Source data START

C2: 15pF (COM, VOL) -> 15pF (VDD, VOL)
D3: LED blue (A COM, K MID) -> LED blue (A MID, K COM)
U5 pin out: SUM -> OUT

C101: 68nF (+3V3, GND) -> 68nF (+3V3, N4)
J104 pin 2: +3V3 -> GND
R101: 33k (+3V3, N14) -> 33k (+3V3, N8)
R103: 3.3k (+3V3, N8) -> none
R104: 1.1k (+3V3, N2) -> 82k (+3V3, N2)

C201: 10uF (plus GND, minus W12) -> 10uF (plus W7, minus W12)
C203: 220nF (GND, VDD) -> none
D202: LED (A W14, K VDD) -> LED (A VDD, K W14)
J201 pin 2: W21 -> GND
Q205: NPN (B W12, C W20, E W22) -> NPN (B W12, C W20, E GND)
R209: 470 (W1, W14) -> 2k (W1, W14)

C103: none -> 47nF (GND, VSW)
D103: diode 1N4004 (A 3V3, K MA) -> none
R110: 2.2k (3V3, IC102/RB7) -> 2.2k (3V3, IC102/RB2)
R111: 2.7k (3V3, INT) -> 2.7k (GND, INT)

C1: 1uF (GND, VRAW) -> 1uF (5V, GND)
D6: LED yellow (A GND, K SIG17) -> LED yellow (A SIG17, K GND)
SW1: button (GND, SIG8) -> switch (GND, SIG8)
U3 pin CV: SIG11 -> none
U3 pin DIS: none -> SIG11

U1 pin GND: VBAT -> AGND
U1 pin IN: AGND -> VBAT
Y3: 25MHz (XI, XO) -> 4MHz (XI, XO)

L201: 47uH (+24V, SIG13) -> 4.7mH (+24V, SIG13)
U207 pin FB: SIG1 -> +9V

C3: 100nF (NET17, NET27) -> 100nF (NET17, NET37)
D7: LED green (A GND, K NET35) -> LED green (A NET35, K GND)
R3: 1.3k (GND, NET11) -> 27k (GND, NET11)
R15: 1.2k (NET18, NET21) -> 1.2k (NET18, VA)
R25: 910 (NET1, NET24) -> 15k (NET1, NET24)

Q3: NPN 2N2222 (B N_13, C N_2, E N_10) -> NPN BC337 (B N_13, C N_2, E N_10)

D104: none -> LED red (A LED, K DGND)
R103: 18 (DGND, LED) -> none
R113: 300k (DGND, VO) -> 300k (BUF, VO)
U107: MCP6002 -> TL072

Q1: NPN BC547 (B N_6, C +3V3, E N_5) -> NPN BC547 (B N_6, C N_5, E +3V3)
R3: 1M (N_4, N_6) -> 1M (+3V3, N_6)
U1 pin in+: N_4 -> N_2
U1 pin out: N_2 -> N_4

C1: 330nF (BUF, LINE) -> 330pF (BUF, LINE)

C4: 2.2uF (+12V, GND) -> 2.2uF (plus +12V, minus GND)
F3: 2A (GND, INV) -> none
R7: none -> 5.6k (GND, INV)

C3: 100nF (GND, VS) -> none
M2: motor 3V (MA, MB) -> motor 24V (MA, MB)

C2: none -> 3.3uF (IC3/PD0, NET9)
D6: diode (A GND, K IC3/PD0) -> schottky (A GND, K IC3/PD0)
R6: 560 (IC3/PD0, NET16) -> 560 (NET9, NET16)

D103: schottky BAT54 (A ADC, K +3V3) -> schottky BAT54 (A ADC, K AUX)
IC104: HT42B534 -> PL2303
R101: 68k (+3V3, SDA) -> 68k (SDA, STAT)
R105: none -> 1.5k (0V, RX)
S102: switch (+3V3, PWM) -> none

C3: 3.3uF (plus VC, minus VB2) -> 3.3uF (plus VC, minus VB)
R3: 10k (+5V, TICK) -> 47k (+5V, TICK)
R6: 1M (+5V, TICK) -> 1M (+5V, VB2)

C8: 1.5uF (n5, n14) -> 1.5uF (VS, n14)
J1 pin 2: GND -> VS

Source data END

:: What the exercise asks ::
From the first line of the entries above to the line with "R104: 1.1k (+3V3, N2) -> 82k (+3V3, N2)", please return every line exactly, keeping both ends.

:: Exercise response ::
C2: 15pF (COM, VOL) -> 15pF (VDD, VOL)
D3: LED blue (A COM, K MID) -> LED blue (A MID, K COM)
U5 pin out: SUM -> OUT

C101: 68nF (+3V3, GND) -> 68nF (+3V3, N4)
J104 pin 2: +3V3 -> GND
R101: 33k (+3V3, N14) -> 33k (+3V3, N8)
R103: 3.3k (+3V3, N8) -> none
R104: 1.1k (+3V3, N2) -> 82k (+3V3, N2)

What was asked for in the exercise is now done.